▶ The task
Repeat the listing exactly. Any picture in it should be left out of the copy.

--

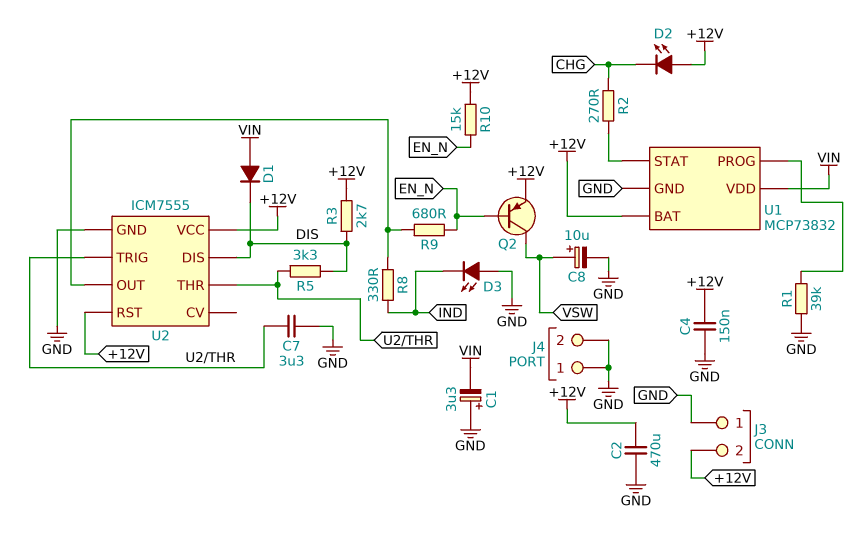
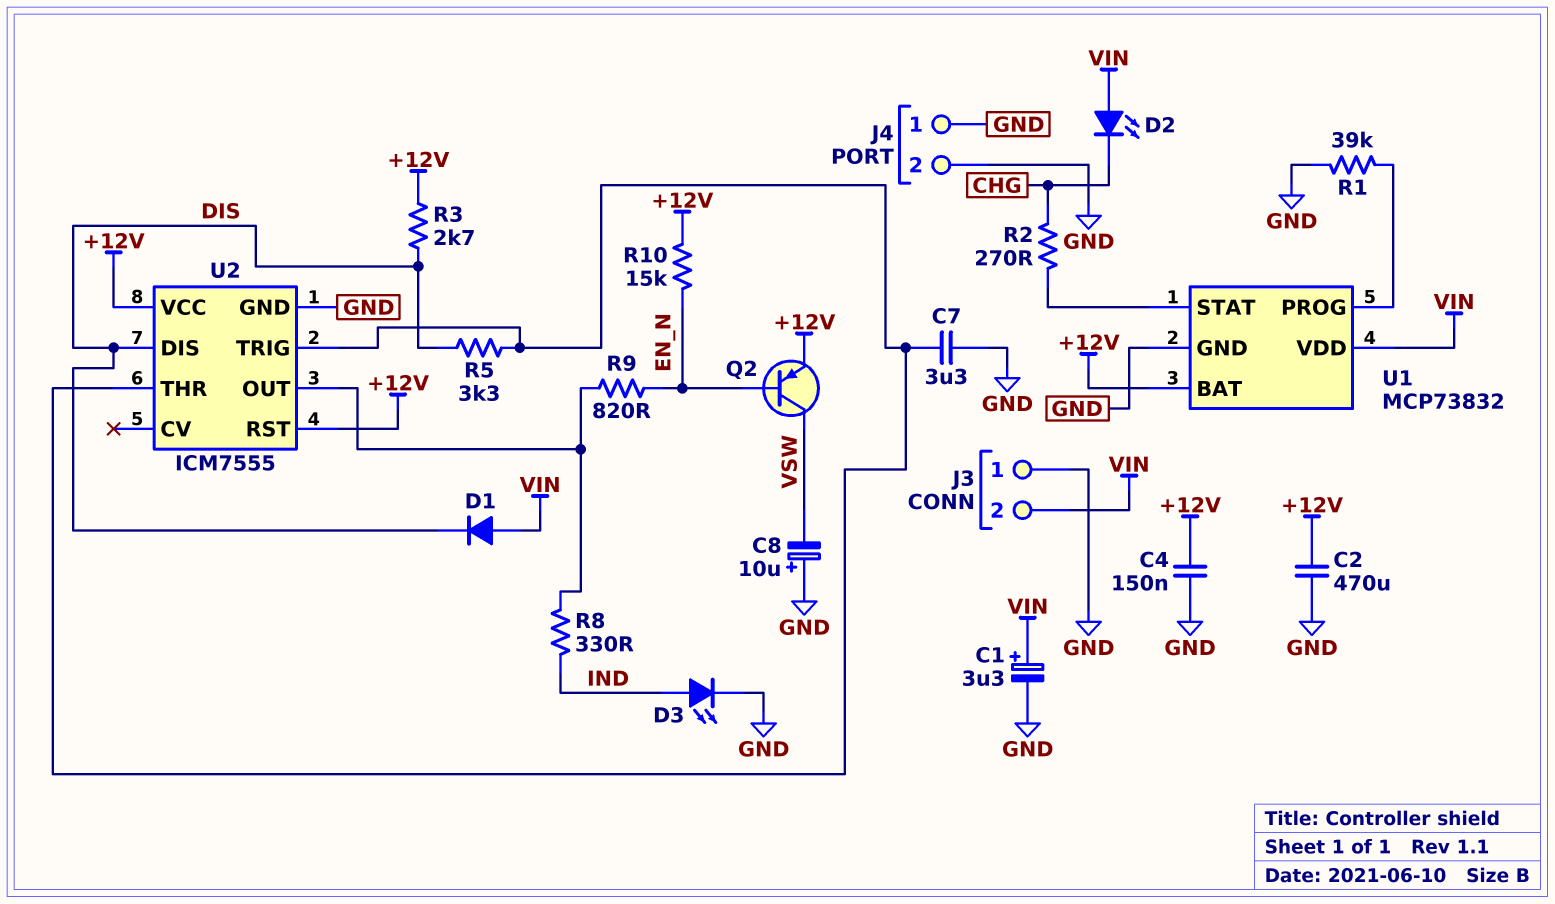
C1: 3.3uF (plus GND, minus VIN) -> 3.3uF (plus VIN, minus GND)
C8: 10uF (plus VSW, minus GND) -> 10uF (plus GND, minus VSW)
D2: LED (A +12V, K CHG) -> LED (A VIN, K CHG)
D3: LED (A GND, K IND) -> LED (A IND, K GND)
J3 pin 2: +12V -> VIN
R9: 680 (EN_N, U2/OUT) -> 820 (EN_N, U2/OUT)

--

▶ Your solution
C1: 3.3uF (plus GND, minus VIN) -> 3.3uF (plus VIN, minus GND)
C8: 10uF (plus VSW, minus GND) -> 10uF (plus GND, minus VSW)
D2: LED (A +12V, K CHG) -> LED (A VIN, K CHG)
D3: LED (A GND, K IND) -> LED (A IND, K GND)
J3 pin 2: +12V -> VIN
R9: 680 (EN_N, U2/OUT) -> 820 (EN_N, U2/OUT)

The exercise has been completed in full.